• _DO THIS_
Copy out every line of the data below that contains the string "place".
--- start DATA LISTING ---
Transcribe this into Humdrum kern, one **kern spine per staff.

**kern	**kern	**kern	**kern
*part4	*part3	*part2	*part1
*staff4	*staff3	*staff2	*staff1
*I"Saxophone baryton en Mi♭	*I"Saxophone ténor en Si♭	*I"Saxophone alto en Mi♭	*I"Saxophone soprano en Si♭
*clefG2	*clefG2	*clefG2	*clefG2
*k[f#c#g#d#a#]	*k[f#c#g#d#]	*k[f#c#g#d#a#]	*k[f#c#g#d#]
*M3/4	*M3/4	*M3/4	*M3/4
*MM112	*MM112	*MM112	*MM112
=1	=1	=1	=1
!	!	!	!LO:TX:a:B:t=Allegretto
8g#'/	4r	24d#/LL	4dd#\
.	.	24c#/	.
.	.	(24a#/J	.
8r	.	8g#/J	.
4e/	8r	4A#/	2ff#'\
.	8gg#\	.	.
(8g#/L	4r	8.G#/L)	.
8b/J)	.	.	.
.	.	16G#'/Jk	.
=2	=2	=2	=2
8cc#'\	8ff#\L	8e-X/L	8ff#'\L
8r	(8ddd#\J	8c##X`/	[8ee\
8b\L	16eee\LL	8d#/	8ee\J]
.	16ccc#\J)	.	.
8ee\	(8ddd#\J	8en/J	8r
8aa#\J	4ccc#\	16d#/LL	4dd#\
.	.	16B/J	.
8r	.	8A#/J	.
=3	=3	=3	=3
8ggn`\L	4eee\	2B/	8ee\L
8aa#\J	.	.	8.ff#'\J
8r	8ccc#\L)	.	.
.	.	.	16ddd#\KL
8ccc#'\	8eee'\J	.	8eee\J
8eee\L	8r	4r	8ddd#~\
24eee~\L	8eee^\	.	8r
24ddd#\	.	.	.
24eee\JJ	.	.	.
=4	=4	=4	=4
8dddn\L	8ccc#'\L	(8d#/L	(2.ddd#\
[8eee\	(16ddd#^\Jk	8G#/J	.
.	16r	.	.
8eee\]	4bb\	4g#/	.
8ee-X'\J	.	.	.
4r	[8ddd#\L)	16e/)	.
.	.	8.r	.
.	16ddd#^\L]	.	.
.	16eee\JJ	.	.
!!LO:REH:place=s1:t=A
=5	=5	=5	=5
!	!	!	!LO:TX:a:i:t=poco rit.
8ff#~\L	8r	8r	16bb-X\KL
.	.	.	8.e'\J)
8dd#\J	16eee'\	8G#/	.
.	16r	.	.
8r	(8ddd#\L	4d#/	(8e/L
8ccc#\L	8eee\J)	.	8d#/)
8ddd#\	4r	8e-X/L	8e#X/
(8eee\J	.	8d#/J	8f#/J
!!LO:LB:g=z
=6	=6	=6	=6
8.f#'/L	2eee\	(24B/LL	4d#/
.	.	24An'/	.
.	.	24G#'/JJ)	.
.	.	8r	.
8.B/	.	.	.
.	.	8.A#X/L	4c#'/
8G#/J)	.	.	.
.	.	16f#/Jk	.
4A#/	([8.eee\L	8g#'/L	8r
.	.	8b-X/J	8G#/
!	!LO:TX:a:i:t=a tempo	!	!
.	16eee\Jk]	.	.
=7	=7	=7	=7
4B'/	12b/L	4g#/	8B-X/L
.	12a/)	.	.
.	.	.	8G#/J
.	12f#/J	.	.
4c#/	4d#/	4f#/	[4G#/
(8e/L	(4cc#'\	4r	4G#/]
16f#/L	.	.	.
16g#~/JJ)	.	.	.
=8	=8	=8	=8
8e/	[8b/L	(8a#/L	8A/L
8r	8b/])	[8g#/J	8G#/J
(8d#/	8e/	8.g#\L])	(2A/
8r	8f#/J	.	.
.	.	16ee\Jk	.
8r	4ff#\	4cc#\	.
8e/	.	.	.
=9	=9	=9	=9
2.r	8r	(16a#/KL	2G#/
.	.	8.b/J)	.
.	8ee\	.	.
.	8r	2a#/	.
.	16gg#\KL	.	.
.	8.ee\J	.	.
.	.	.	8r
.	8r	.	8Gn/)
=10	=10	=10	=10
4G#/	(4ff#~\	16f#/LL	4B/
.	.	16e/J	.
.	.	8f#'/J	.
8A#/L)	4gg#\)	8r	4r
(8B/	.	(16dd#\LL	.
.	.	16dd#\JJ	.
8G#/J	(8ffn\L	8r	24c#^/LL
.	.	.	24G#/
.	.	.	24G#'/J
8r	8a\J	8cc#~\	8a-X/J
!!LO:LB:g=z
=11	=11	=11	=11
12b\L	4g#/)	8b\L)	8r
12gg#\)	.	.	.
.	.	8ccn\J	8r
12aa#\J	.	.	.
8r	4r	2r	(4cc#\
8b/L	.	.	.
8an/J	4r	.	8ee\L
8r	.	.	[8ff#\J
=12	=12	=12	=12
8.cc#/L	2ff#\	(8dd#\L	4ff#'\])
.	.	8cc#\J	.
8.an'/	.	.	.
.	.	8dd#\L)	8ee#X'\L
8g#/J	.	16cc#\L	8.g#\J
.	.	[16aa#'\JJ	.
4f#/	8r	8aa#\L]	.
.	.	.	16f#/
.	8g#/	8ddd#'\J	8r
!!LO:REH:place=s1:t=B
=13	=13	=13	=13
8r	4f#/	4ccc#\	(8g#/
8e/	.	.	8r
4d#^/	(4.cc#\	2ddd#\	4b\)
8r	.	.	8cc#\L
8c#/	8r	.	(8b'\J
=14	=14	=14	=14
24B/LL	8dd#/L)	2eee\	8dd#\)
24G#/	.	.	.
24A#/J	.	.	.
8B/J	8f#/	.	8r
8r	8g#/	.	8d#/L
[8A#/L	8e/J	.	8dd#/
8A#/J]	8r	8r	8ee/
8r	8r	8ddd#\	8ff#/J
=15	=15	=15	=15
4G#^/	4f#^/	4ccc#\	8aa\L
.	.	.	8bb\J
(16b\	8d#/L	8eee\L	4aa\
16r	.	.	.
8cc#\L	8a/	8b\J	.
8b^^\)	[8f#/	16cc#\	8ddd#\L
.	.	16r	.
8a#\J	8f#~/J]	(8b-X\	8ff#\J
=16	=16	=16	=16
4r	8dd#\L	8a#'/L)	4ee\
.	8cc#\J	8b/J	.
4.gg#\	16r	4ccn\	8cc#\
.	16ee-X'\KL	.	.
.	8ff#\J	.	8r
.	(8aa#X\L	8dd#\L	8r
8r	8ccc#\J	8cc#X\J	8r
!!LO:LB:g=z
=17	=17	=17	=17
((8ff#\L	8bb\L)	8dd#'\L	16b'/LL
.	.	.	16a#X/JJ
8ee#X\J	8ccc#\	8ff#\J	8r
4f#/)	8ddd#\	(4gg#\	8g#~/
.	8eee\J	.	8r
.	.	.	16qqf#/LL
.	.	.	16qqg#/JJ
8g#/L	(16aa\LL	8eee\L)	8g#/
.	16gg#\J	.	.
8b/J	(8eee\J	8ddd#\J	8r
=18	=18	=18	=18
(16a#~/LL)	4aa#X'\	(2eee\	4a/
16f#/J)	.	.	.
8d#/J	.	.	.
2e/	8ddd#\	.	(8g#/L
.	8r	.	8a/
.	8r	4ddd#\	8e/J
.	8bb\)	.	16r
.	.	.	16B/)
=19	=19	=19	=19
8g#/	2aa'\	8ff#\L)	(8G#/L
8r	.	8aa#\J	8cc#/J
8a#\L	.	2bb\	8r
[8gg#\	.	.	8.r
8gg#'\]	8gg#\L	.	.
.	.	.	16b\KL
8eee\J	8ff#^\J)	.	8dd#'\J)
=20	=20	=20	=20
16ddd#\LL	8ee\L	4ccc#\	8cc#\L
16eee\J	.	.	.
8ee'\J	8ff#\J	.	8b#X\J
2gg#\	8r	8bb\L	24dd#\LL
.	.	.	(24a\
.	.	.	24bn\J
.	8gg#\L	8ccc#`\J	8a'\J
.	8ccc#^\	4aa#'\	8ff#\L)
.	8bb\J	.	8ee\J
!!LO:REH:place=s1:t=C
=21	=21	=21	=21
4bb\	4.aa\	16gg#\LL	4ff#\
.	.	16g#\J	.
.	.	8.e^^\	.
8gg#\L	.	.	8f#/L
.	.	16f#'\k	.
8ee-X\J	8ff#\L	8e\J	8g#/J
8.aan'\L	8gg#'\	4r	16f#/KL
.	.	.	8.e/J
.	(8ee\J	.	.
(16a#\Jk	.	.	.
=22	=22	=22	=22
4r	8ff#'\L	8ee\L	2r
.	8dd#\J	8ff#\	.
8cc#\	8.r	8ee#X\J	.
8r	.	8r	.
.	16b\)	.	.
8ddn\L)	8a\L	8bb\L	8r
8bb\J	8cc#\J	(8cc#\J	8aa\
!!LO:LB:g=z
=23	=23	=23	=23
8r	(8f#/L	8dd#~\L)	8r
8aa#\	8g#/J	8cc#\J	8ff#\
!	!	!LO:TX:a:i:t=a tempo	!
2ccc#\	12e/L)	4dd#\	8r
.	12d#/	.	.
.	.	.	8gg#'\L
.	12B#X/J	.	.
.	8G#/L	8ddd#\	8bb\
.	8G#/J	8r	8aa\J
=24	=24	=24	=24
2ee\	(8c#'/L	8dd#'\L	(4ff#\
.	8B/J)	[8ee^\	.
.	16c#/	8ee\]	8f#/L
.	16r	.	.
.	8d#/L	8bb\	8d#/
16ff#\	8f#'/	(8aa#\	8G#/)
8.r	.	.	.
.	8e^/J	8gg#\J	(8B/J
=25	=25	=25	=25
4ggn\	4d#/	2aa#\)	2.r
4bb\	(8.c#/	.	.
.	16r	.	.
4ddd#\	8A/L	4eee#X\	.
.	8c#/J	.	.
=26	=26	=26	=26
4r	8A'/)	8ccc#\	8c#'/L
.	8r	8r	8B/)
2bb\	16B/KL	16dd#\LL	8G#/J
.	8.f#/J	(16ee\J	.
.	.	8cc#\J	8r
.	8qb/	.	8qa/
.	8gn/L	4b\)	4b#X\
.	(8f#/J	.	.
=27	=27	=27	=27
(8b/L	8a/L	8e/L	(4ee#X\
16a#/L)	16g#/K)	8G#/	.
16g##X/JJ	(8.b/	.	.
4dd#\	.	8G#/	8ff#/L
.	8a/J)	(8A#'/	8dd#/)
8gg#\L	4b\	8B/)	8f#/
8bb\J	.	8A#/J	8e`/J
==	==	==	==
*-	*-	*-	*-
--- end DATA LISTING ---
• _EXERCISE OUTPUT_
!!LO:REH:place=s1:t=A
!!LO:REH:place=s1:t=B
!!LO:REH:place=s1:t=C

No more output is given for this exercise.